▶ [PROBLEM DETAILS] The required output is the line containing "(591, 412) = (287, 507): none -> red jar" through the final line of the material below, printed exactly, with no other lines.
┌────────
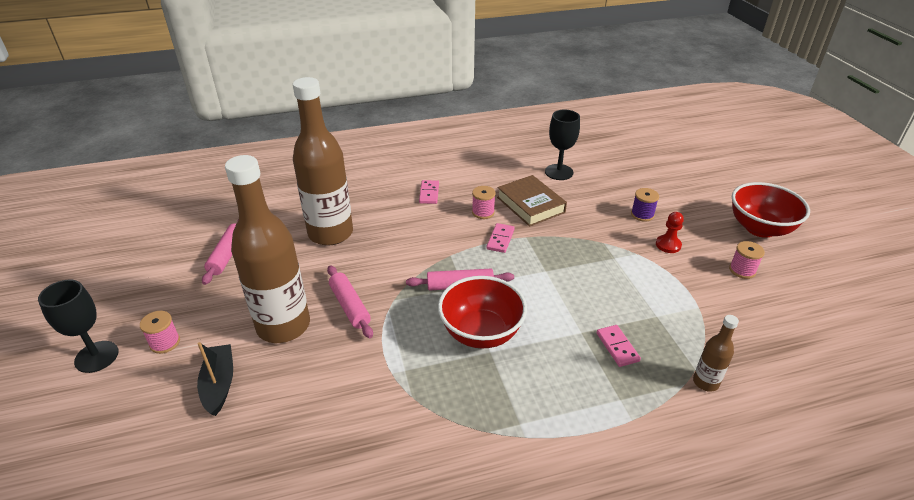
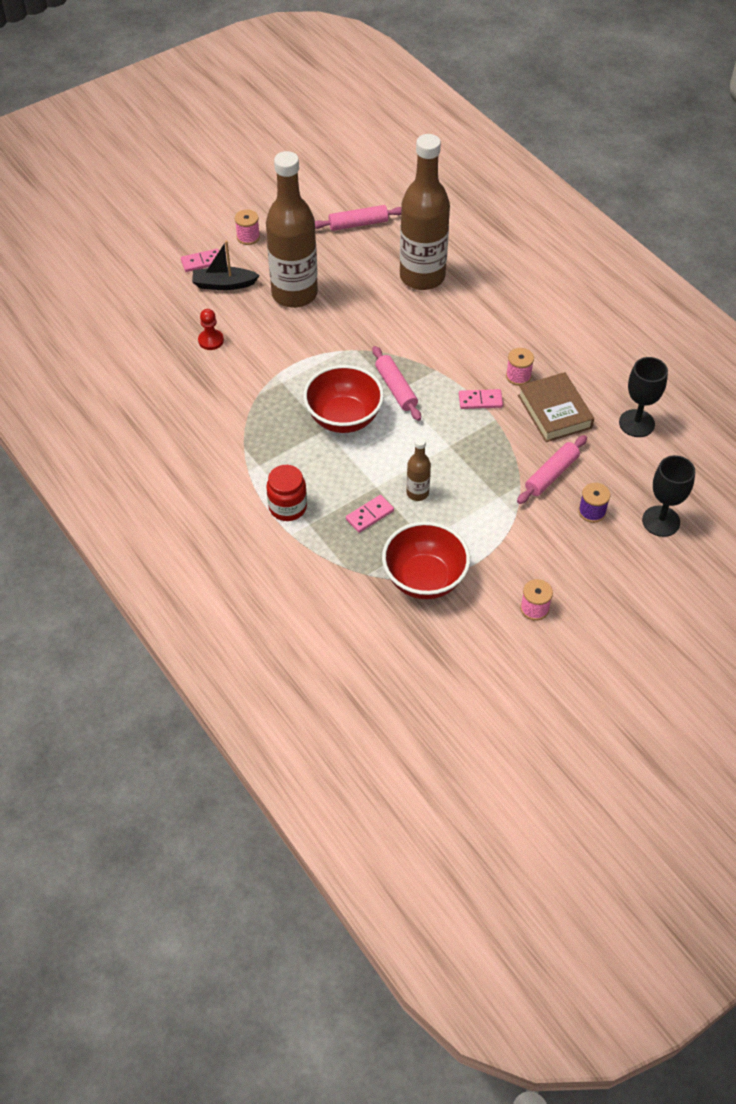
camera: 70 degrees right, 15 degrees up
(96, 357) = (220, 210): black goblet -> black goblet (661, 521)
(219, 384) = (224, 284): black boat -> black boat turned 150 degrees counterclockwise
(350, 306) = (335, 325): pink rolling pin -> pink rolling pin (551, 475)
(429, 193) = (527, 325): pink domino -> pink domino (202, 262)
(530, 205) = (554, 411): brown book -> brown book turned 60 degrees counterclockwise
(591, 412) = (287, 507): none -> red jar
(668, 245) = (546, 540): red pawn -> red pawn (211, 340)
(705, 382) = (354, 582): brown bottle -> brown bottle (417, 493)
(760, 228) = (627, 625): red bowl -> red bowl (424, 579)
└────────
▶ [WRITTEN SOLUTION]
(591, 412) = (287, 507): none -> red jar
(668, 245) = (546, 540): red pawn -> red pawn (211, 340)
(705, 382) = (354, 582): brown bottle -> brown bottle (417, 493)
(760, 228) = (627, 625): red bowl -> red bowl (424, 579)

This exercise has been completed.